begin

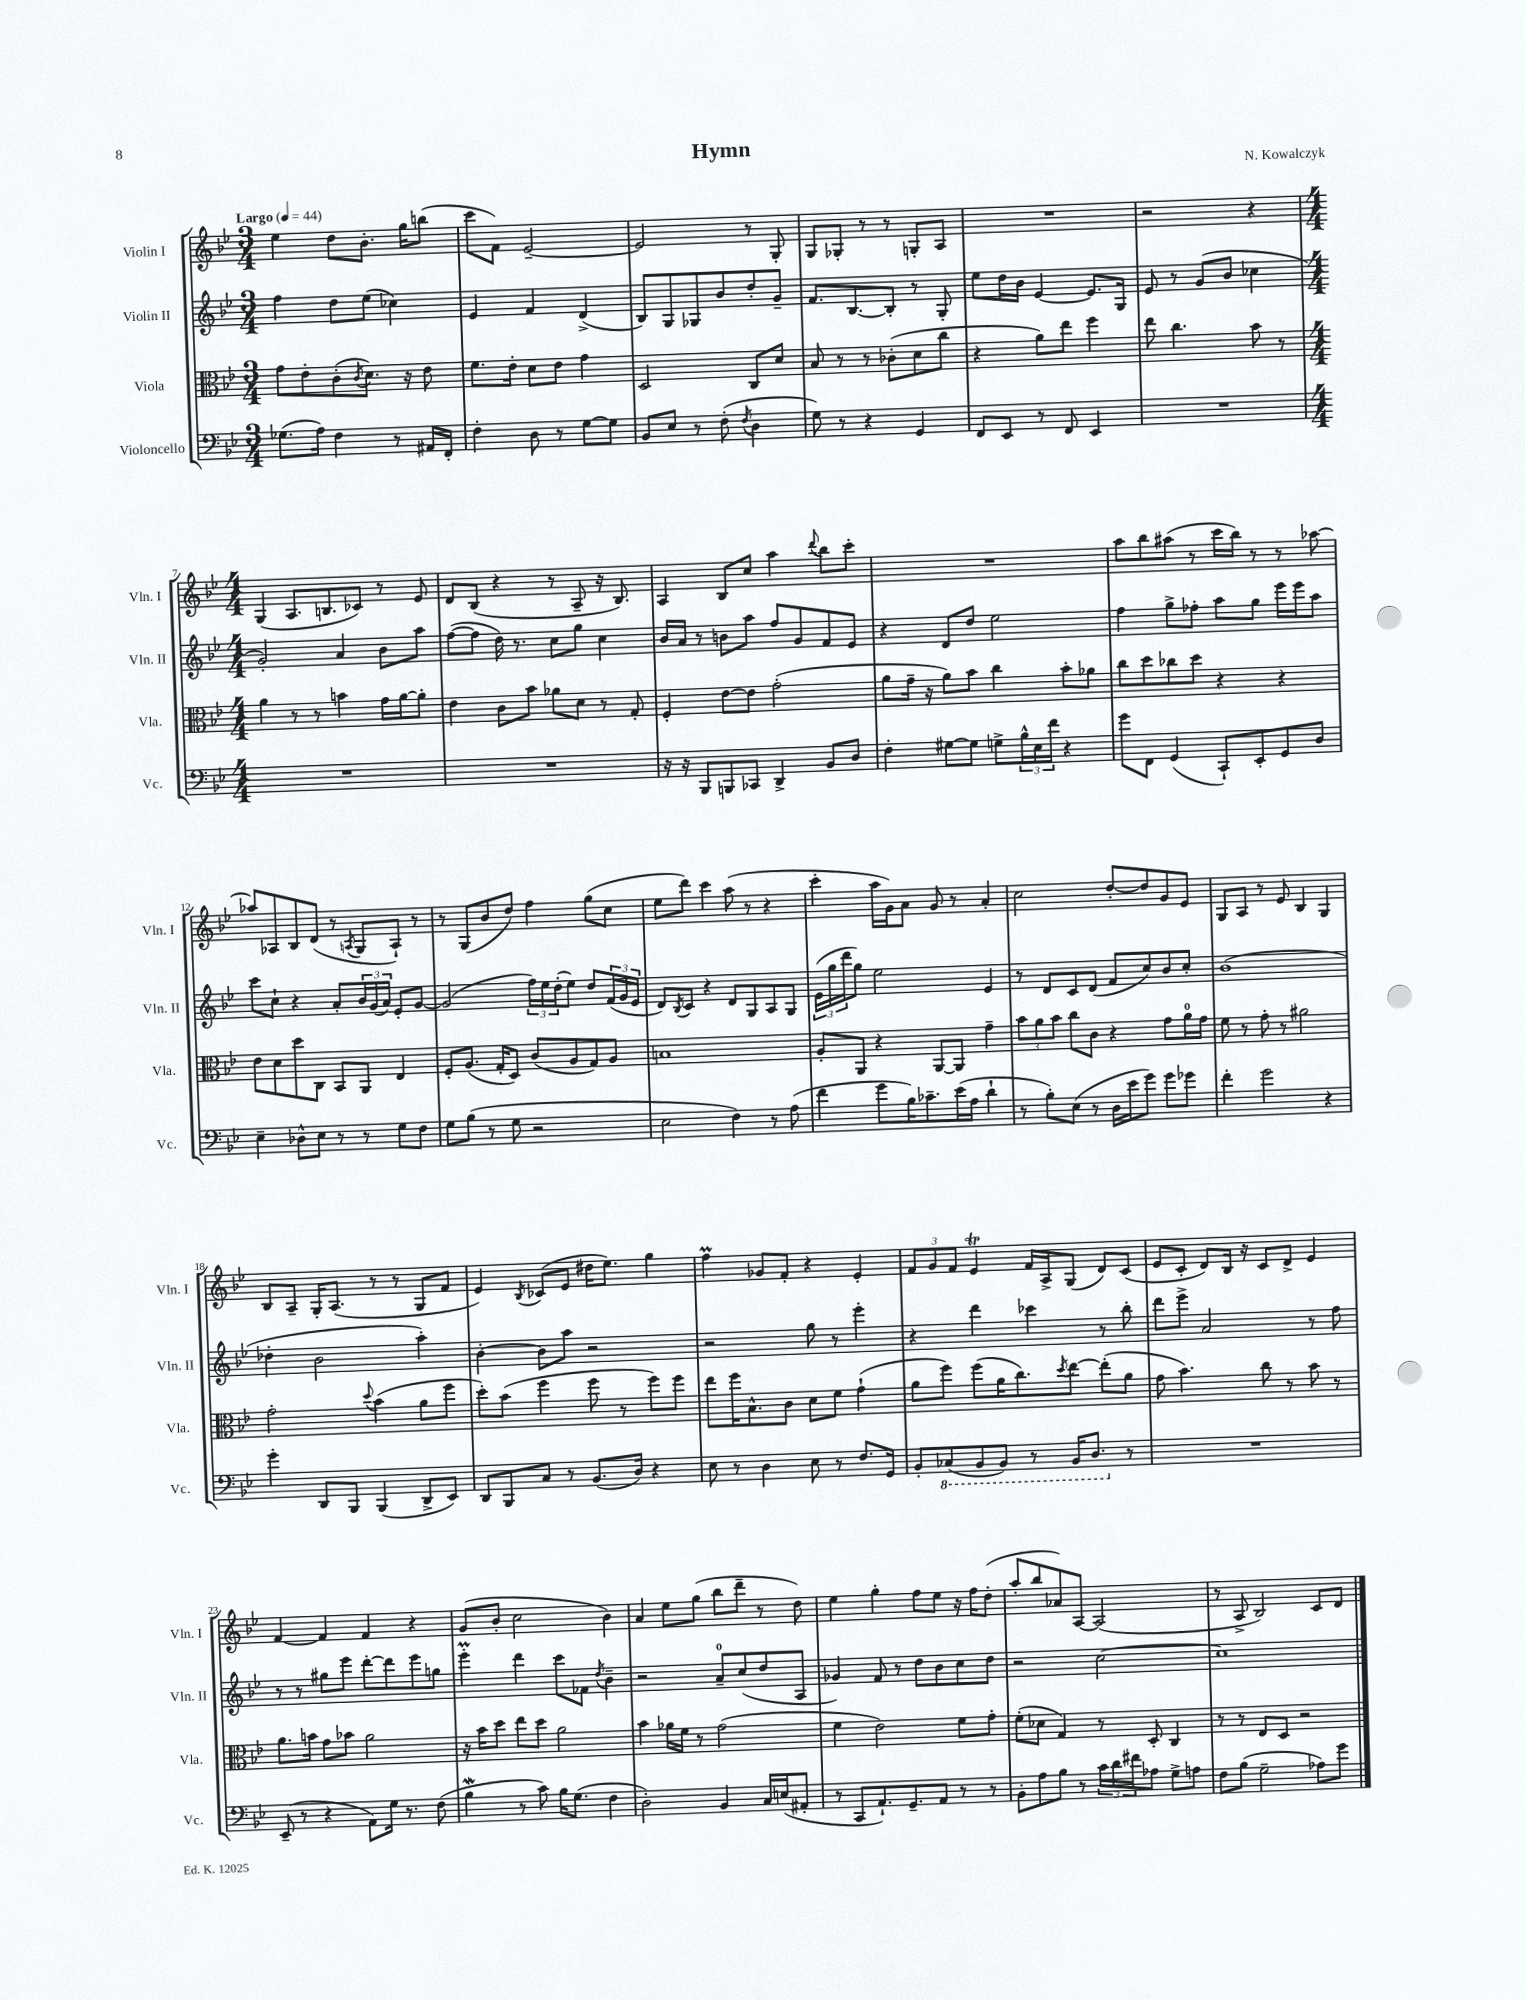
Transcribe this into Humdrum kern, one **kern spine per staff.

**kern	**kern	**kern	**kern
*staff4	*staff3	*staff2	*staff1
*clefF4	*clefC3	*clefG2	*clefG2
*k[b-e-]	*k[b-e-]	*k[b-e-]	*k[b-e-]
*M3/4	*M3/4	*M3/4	*M3/4
*MM44	*MM44	*MM44	*MM44
(8.G-	8g	4ff	4ee-
.	8e-'	.	.
16A)	.	.	.
4F	(8c'	8dd	8dd
.	8qc	.	.
.	8.d)	(8ee-	8.b-'
8r	.	4cc-)	.
.	16r	.	16gg
16AA#	8e-	.	(8bb
16FF'	.	.	.
=	=	=	=
4F'	8.f	4e-	8ccc
.	.	.	8f)
.	16e-'	.	.
8D	8d	4f	[2e-~
8r	8e-	.	.
[8G	4g	(4d^	.
8G]	.	.	.
=	=	=	=
8BB-	2D	8B-)	2e-]
8E-	.	8G	.
8r	.	8G-	.
(8F'	.	8b-	.
8qF	.	.	.
4D	8C	8dd'	8r
.	8d	8g~	8G'
=	=	=	=
8G)	8B-	8.f	8G
8r	8r	.	8G-'
.	.	[8.B-	.
4r	8r	.	8r
.	(8c-'	8B-']	8r
4GG	8d	8r	8G'
.	8cc	8G'	8A
=	=	=	=
8FF	4r	8ee-	2.r
8EE-	.	16dd	.
.	.	16b-	.
8r	8a)	[4e-	.
8FF	8ee-	.	.
4EE-	4ff	8.e-]	.
.	.	16G	.
=	=	=	=
2.r	8ee-	8e-	2r
.	4.cc	8r	.
.	.	(8g	.
.	.	8b-	.
.	8b-	4cc-	4r
.	8r	.	.
=	=	=	=
*M4/4	*M4/4	*M4/4	*M4/4
1r	4a	2g')	(4G
.	8r	.	8.A
.	8r	.	.
.	.	.	8.B
.	4b	4a	.
.	.	.	8c-)
.	16g	8b-	8r
.	[16a	.	.
.	8a']	8aa	8e-
=	=	=	=
1r	4e-	([8ff	8d
.	.	8ff]	(8B-
.	8c	16dd)	4r
.	.	8.r	.
.	8b-	.	.
.	8a-	8cc	8r
.	8d	8gg	8A~
.	8r	4cc	16r
.	.	.	8.B-)
.	8G'	.	.
=	=	=	=
16r	4F'	16b-	4A
16r	.	16a	.
8BBB-	.	8r	.
8BBB	[8e-	8b	8B-
8CC-	8e-]	8aa	8cc
4DD^	(2g'	8ff	4aa
.	.	8g	.
.	.	.	8qqddd
8BB-	.	8f	8bb-
8D	.	8e-	8ccc'
=	=	=	=
4F'	8a	4r	1r
.	16g~	.	.
.	16r	.	.
[8G#	8a)	8d	.
8G#]	8b-	8dd	.
8G^	4cc	2ee-	.
24B-^^	.	.	.
24E-	.	.	.
24f	.	.	.
4r	8b-'	.	.
.	8a-	.	.
=	=	=	=
8g	8cc	4ff	8aa
8FF	8dd	.	8bb-
(4GG	8cc-	8gg^	(8aa#
.	8dd	8ff-'	8r
8CC`)	4r	8aa	16ccc
.	.	.	16bb-)
8EE-'	.	8gg	8r
8GG	4r	16eee-	8r
.	.	16eee-	.
8D	.	8aa	[8aa-
=	=	=	=
4E-~	8e-	8ccc	8aa-]
.	8d	8cc`	8A-
8D-^^	8dd	4r	8B-
8E-	8C	.	(8d
8r	8BB-	8a'	8r
.	.	.	8qA
8r	8AA	24b-	8G
.	.	(24g	.
.	.	24a)	.
8G	4E-	8e-'	8A`)
8F	.	[8g	8r
=	=	=	=
8G	8F'	(2g]	8r
(8B-	(8.A	.	(8G
8r	.	.	8b-
.	16G'	.	.
8G	8D)	.	8dd)
2r	(8c	24ff)	4ff
.	.	24ee-	.
.	.	(24dd'	.
.	8A	8ee-)	.
.	8G)	8dd	(8gg
.	8A	(24f	8cc
.	.	24g	.
.	.	24e-	.
=	=	=	=
2E-	1B	8d)	8ee-
.	.	8qB-	.
.	.	8c	8ddd)
.	.	4r	4ccc
4F)	.	8d	(8aa
.	.	8G	8r
8r	.	8A	4r
(8A	.	8G	.
=	=	=	=
4f	8A'	(24e-	4ccc'
.	.	24gg	.
.	.	24ddd	.
.	8AA	8gg)	.
8g	4r	2ee-	16aa
.	.	.	16g)
16B-)	.	.	8a
8.c-~	.	.	.
.	[8AA	.	8g
(16e-	8AA]	.	8r
16A	.	.	.
4d`	4g~	4e-	4a'
=	=	=	=
8r	12b-	8r	2cc
.	12a	.	.
8B-')	.	8d	.
.	12b-	.	.
(8E-	8cc	8c	.
8r	8c	(8d	.
16D	4r	8f	[8dd'
16e-	.	.	.
8g)	.	8cc)	8dd]
8g	8g	8b-	8g
8g-	16a	8cc'	8e-
.	16g	.	.
=	=	=	=
4f'	8f	(1b-	8G
.	8r	.	8A
2g	8g'	.	8r
.	8r	.	8e-
.	2a#	.	4B-
4r	.	.	4G
=	=	=	=
4g'	2g'	4dd-'	8B-
.	.	.	8A~
8DD	.	2b-	16G'
.	.	.	(8.A
8BBB-	.	.	.
.	8qqdd	.	.
(4BBB-	(4b-	.	8r
.	.	.	8r
8DD^	8a	4aa')	8G
8EE-)	8ff	.	8f
=	=	=	=
8DD	8dd')	[4b-'	4e-)
8BBB-	(8b-	.	.
.	.	.	8qB-
8C	4ff	8b-]	(8c-
8r	.	8aa	8e-
(8.BB-	8ff	2r	16dd#
.	.	.	8.ee-)
.	8r	.	.
16D)	.	.	.
4r	8ff)	.	4gg
.	8ff	.	.
=	=	=	=
8E-	8ee-	2r	4ff
8r	16ff	.	.
.	8.B-^^	.	.
4D	.	.	8g-
.	8c	.	8f'
8E-	8d	8gg	4r
8r	8f	8r	.
8.F	(4g`	4eee-'	4e-'
16GG	.	.	.
=	=	=	=
8BB-'	8a	4r	12f
.	.	.	12g
(8CC-	8ff)	.	.
.	.	.	12f
8BBB-	(8ff	4ddd	4e-
8BBB-)	16a	.	.
.	8.cc)	.	.
8r	.	4ccc-	16f
.	.	.	16A^
.	8qdd	.	.
16BBB-	[8ee-	.	(8G
8.DD	.	.	.
.	(8ee-']	8r	8d)
8r	8a	8bb-'	(8c
=	=	=	=
1r	8g	8ddd	8e-
.	4.b-)	8eee-^	8c'
.	.	2a	8d)
.	.	.	16B-
.	.	.	16r
.	8cc	.	8c
.	8r	.	8d^
.	8b-	8r	4e-
.	8r	8ff	.
=	=	=	=
(8EE-~	8.a	8r	[4f
8r	.	8r	.
.	16b	.	.
4r	8g	8gg#	4f]
.	8b-	8eee-	.
8AA)	2a	[8ddd'	4f
16G	.	8ddd]	.
8.r	.	.	.
.	.	8eee-	4r
(8F	.	8gg	.
=	=	=	=
4B-	16r	4eee-'	(8g
.	16b-	.	.
.	8dd	.	8b-'
8r	8ee-	4ddd	2cc
8c)	8dd	.	.
16B-	2a	8ccc	.
(8.G	.	.	.
.	.	8f-	.
.	.	8qdd	.
4F	.	4b-~	4b-)
=	=	=	=
2D')	4b-	2r	4a
.	16a-	.	8ee-
.	16f	.	.
.	8r	.	(8gg
4BB-	(2g	8a~	8bb-
.	.	(8cc	8ddd~
16C	.	8dd	8r
(16E	.	.	.
8AA#'	.	8A	8dd)
=	=	=	=
8r	4f	4g-)	4ee-
8CC	.	.	.
8.AA`)	2e-)	8f	4gg'
.	.	8r	.
8.GG~	.	.	.
.	.	8dd	8ff
8AA	.	8b-	8ee-
8r	8f	8cc	16r
.	.	.	16ff
8r	8g'	8dd	(8dd'
=	=	=	=
8BB-'	(8f'	2r	8aa'
8A	8d-	.	8bb-
8B-	4G)	.	8a-)
8r	.	.	[8A
24c	8r	[2cc	(2A]
24d	.	.	.
24f#	.	.	.
8A-	8D'	.	.
8G^	4C	.	.
8A	.	.	.
=	=	=	=
8F	8r	1cc]	8r
(8B-	8r	.	8A^
2G~	8E-	.	2B-)
.	8D	.	.
.	2r	.	.
8A-)	.	.	8c
8g	.	.	8d
==	==	==	==
*-	*-	*-	*-
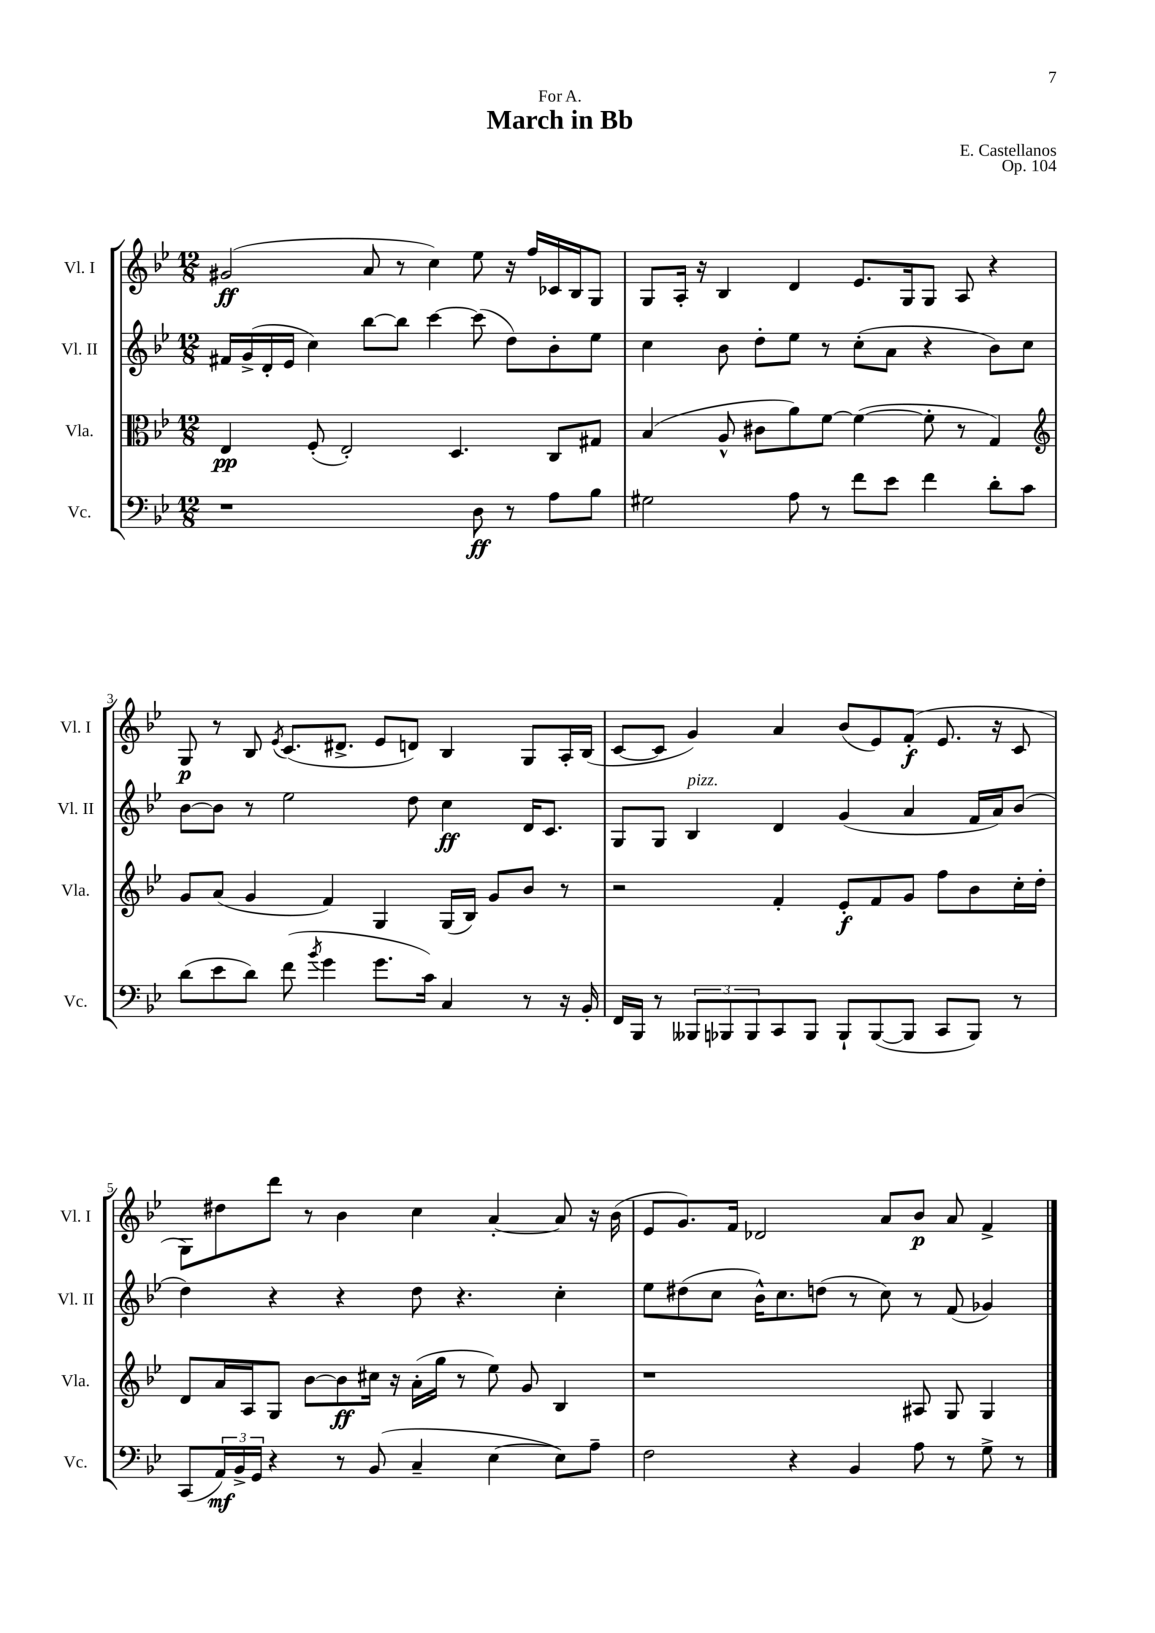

end

■ Problem details: Identify every line in the records that contains the string "kern" and copy each such line in full. Case counts.

■ Answer to this exercise:
Transcribe this into Humdrum kern, one **kern spine per staff.
**kern	**kern	**kern	**kern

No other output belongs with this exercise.